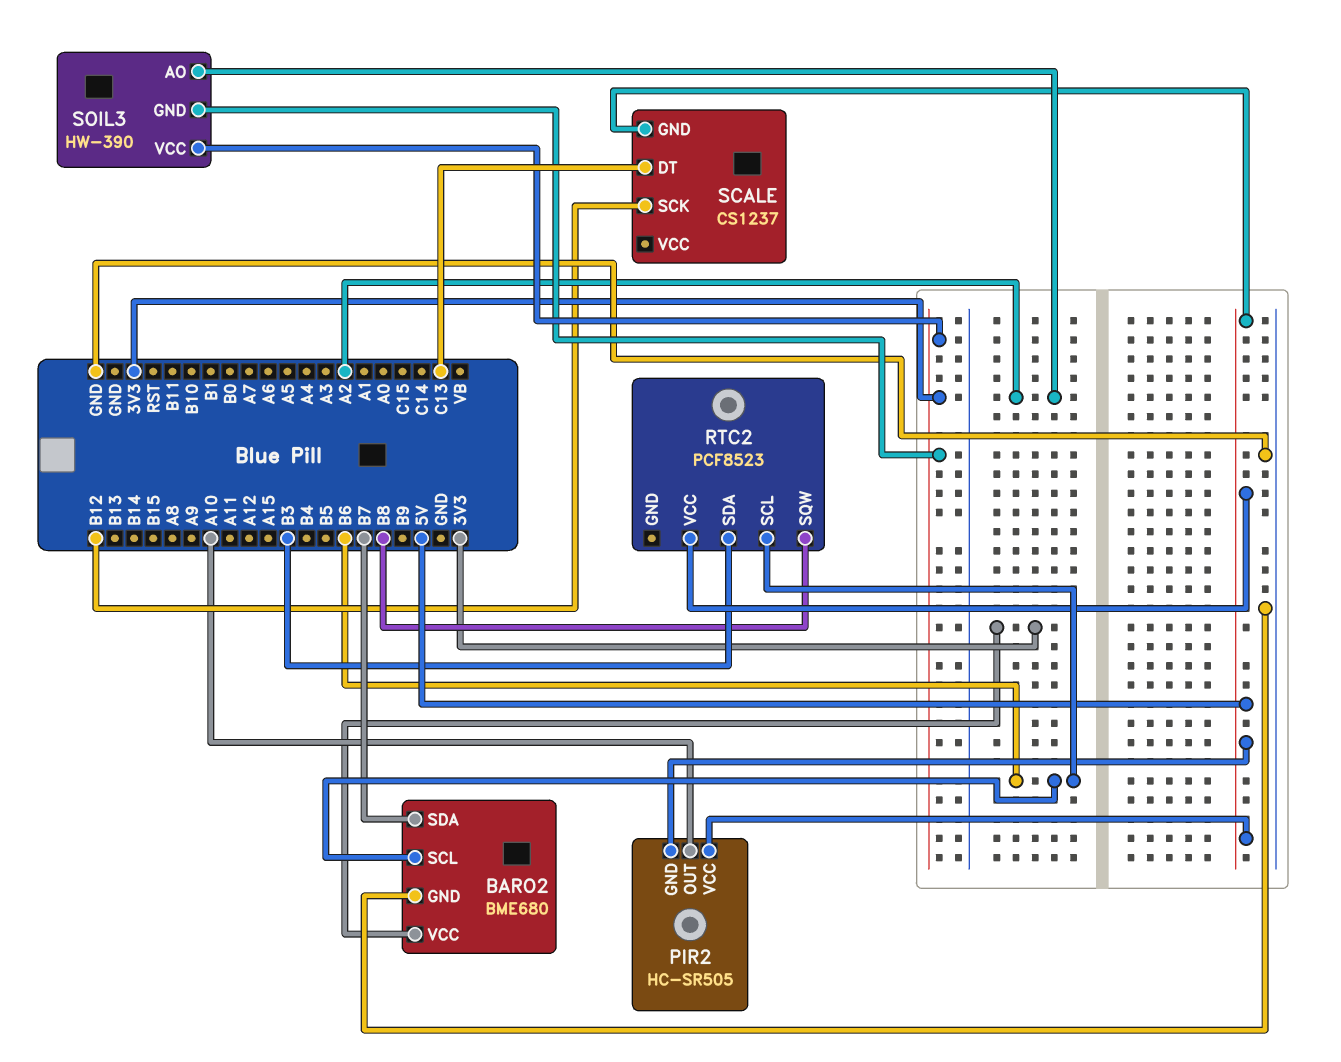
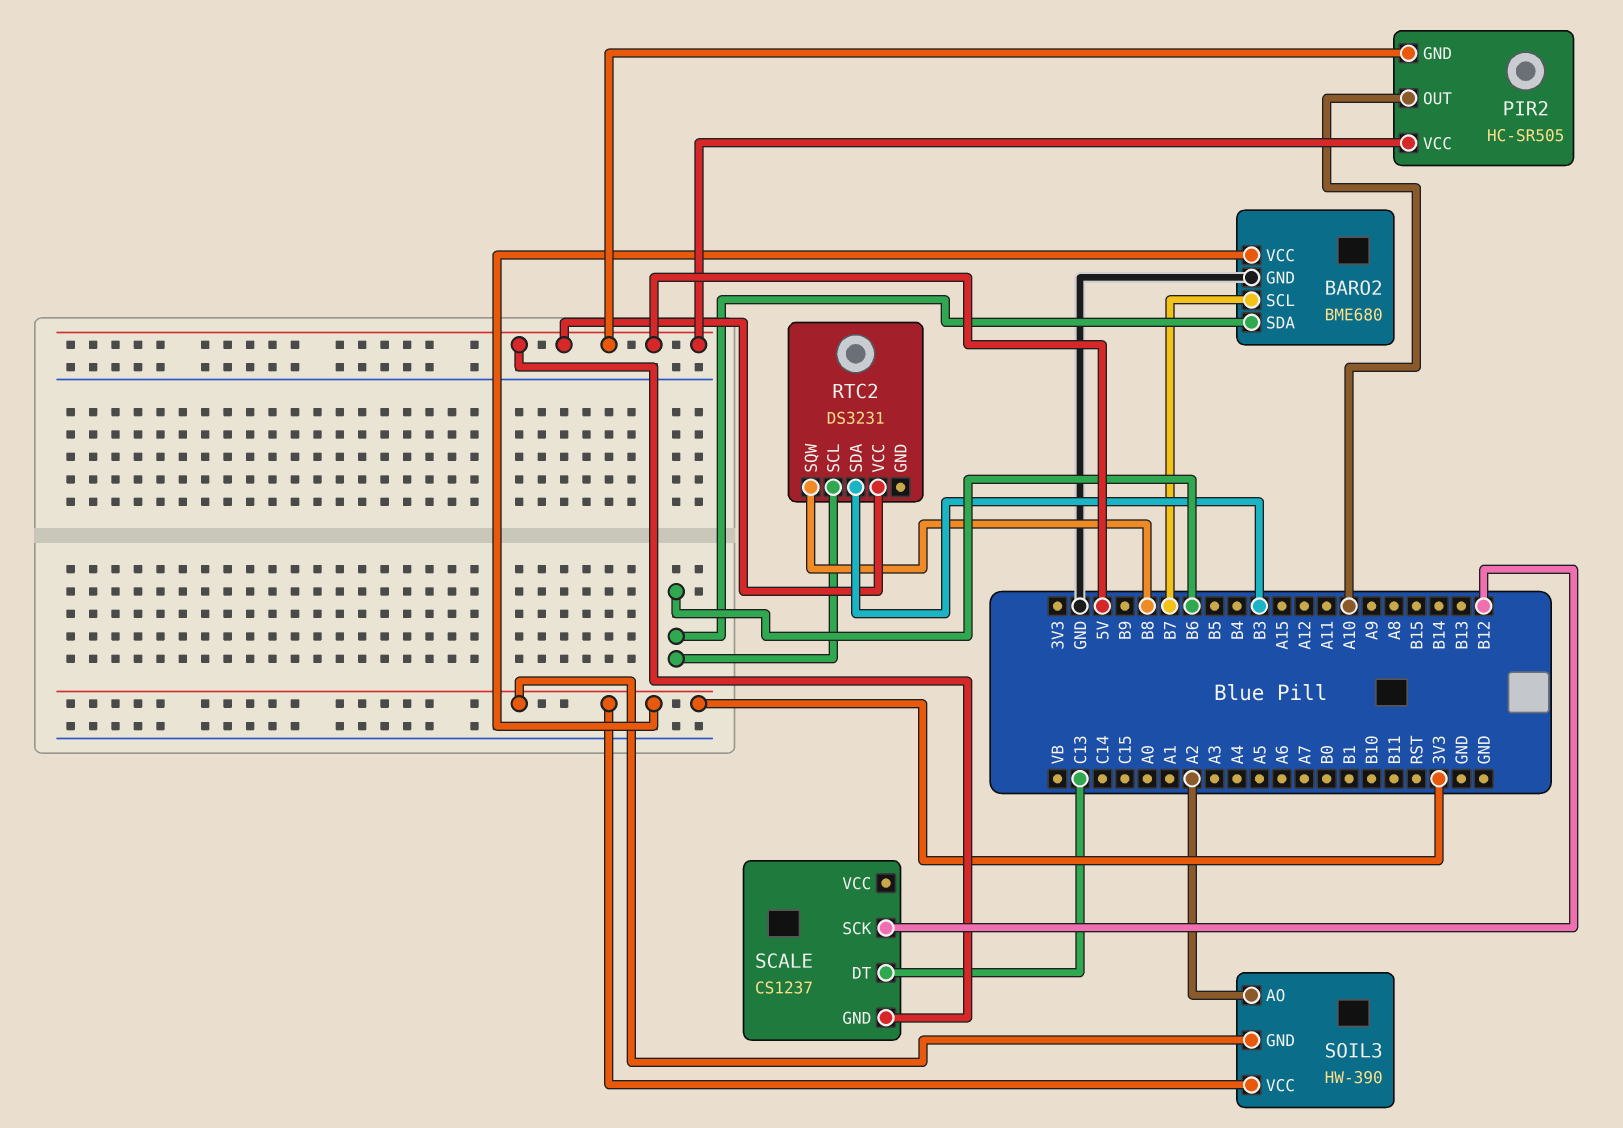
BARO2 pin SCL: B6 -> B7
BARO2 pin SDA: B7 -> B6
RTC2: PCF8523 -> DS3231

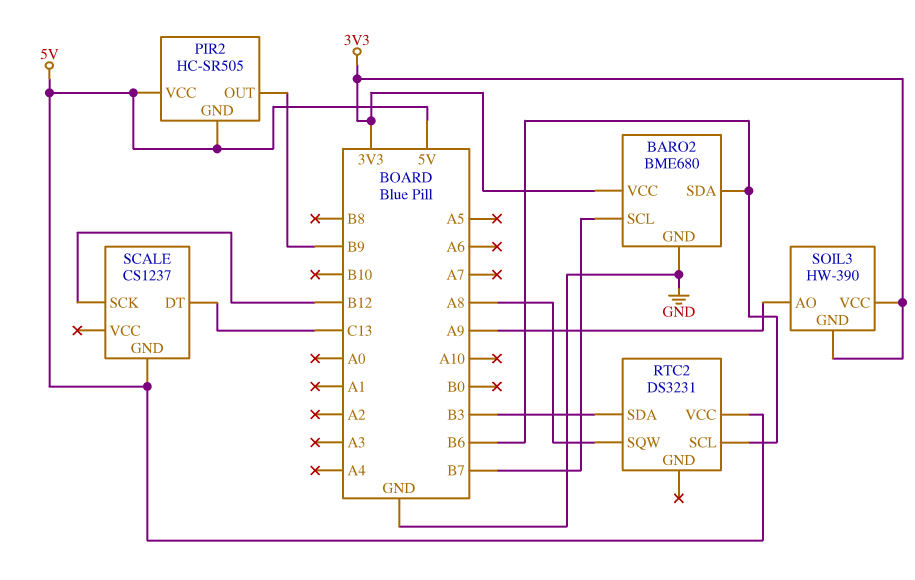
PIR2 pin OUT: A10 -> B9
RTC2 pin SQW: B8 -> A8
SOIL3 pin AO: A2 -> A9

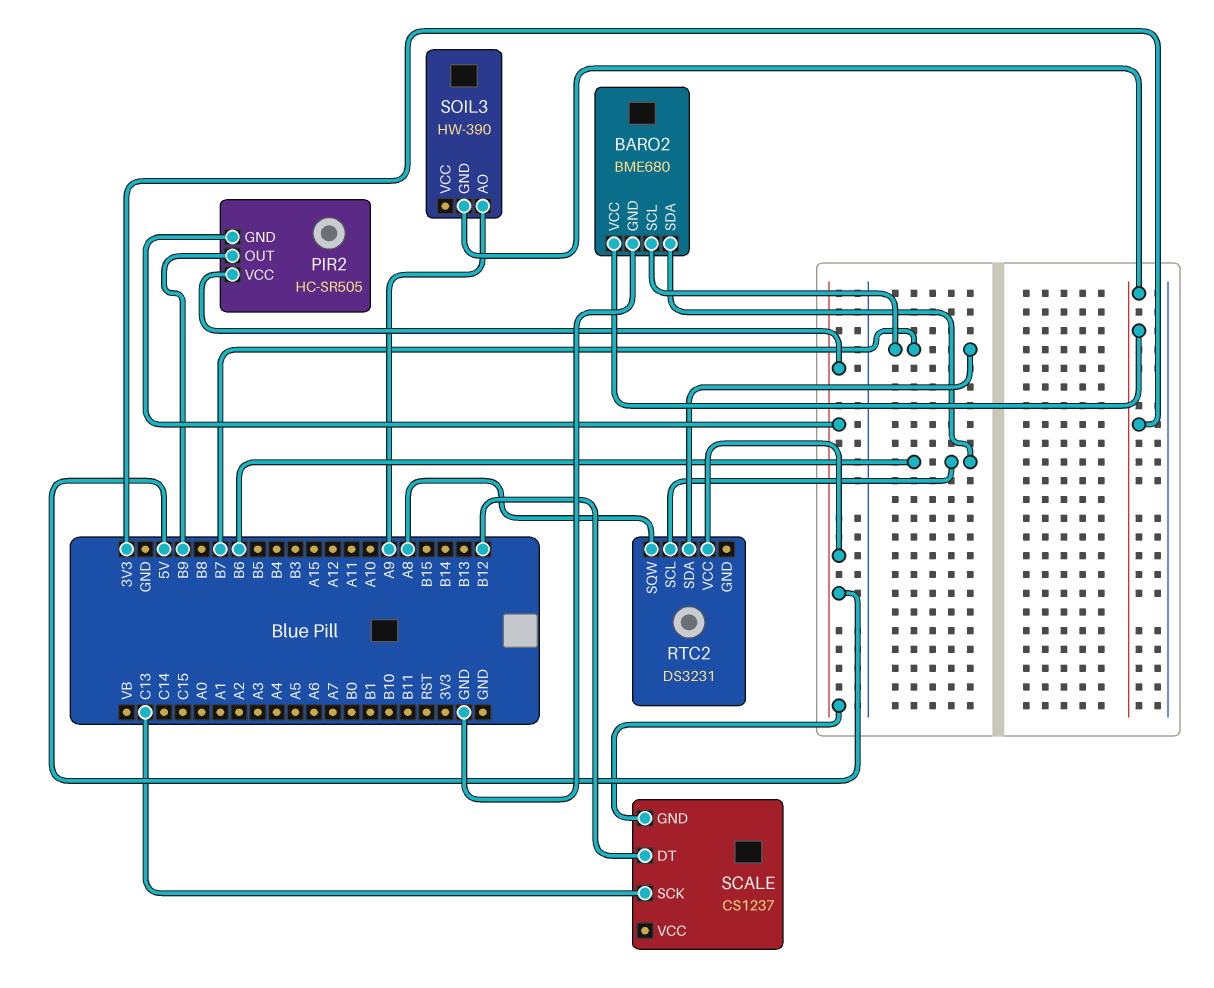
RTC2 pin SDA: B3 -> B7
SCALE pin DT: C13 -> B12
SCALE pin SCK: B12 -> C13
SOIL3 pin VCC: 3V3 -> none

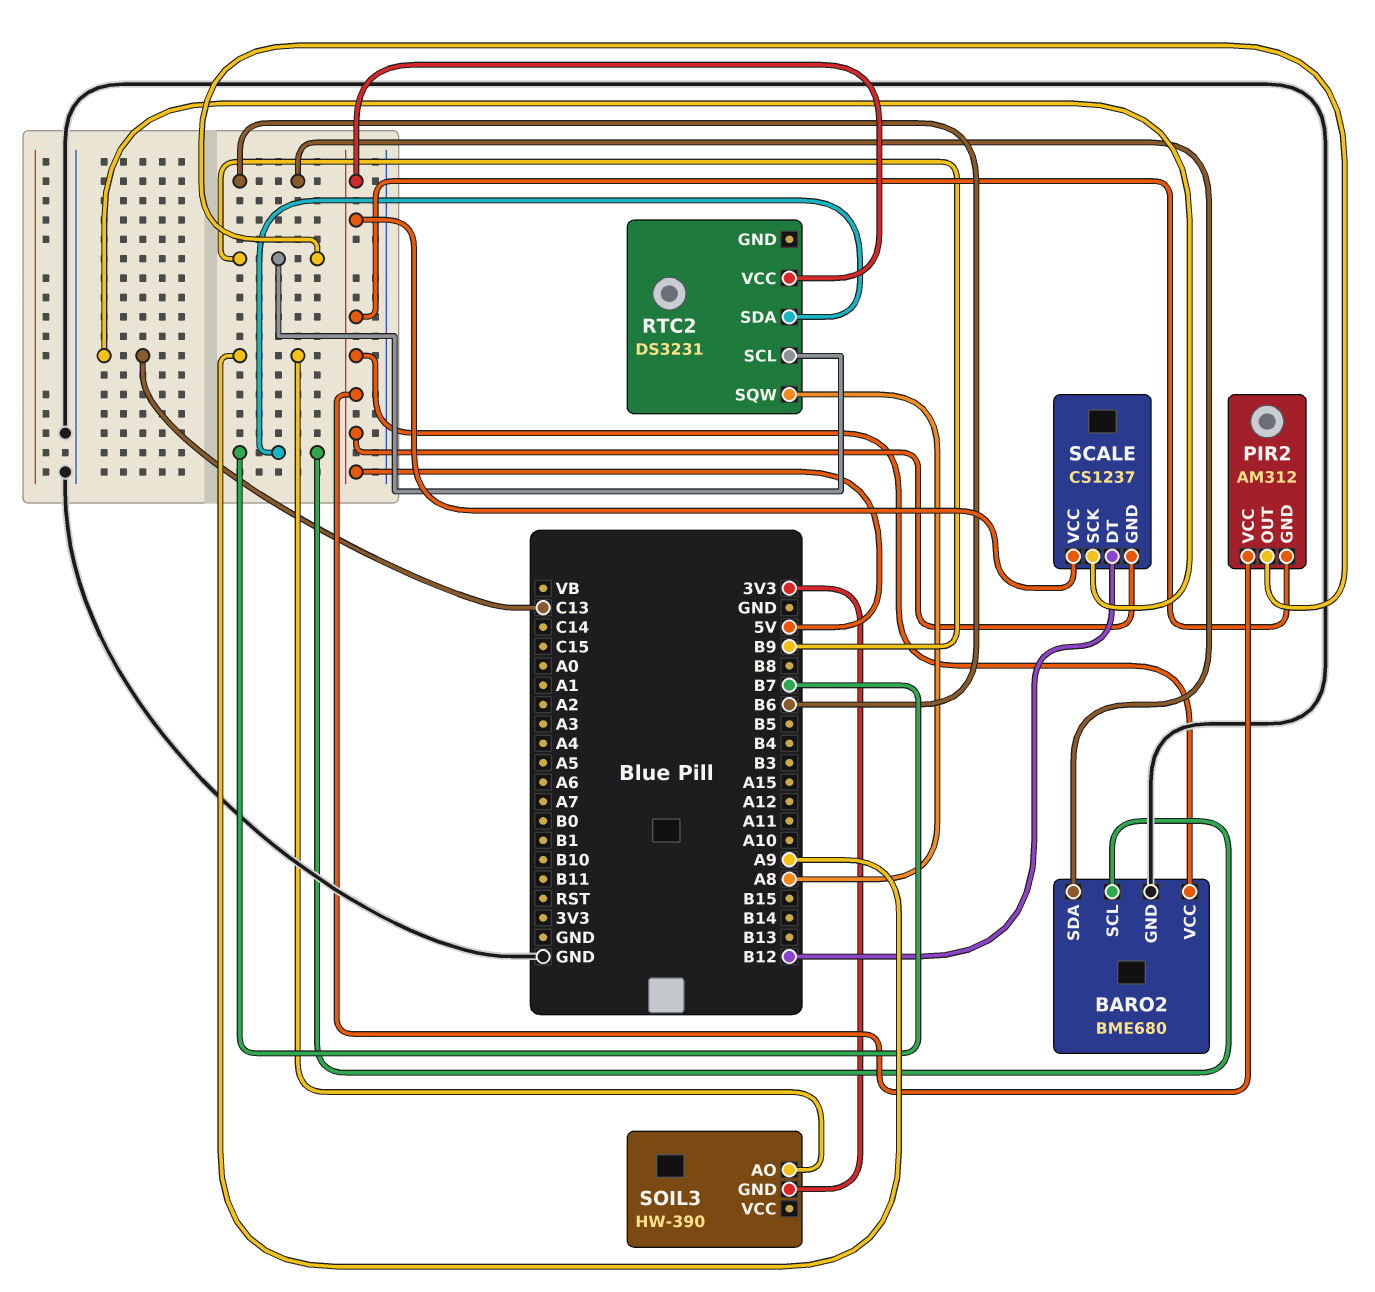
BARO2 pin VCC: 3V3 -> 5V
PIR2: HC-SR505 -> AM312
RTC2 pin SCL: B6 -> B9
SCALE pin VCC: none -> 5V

____________________

## Task:
Could you copy every record exactly, without the pictures?

## Task output:
BARO2 pin SCL: B6 -> B7
BARO2 pin SDA: B7 -> B6
RTC2: PCF8523 -> DS3231

PIR2 pin OUT: A10 -> B9
RTC2 pin SQW: B8 -> A8
SOIL3 pin AO: A2 -> A9

RTC2 pin SDA: B3 -> B7
SCALE pin DT: C13 -> B12
SCALE pin SCK: B12 -> C13
SOIL3 pin VCC: 3V3 -> none

BARO2 pin VCC: 3V3 -> 5V
PIR2: HC-SR505 -> AM312
RTC2 pin SCL: B6 -> B9
SCALE pin VCC: none -> 5V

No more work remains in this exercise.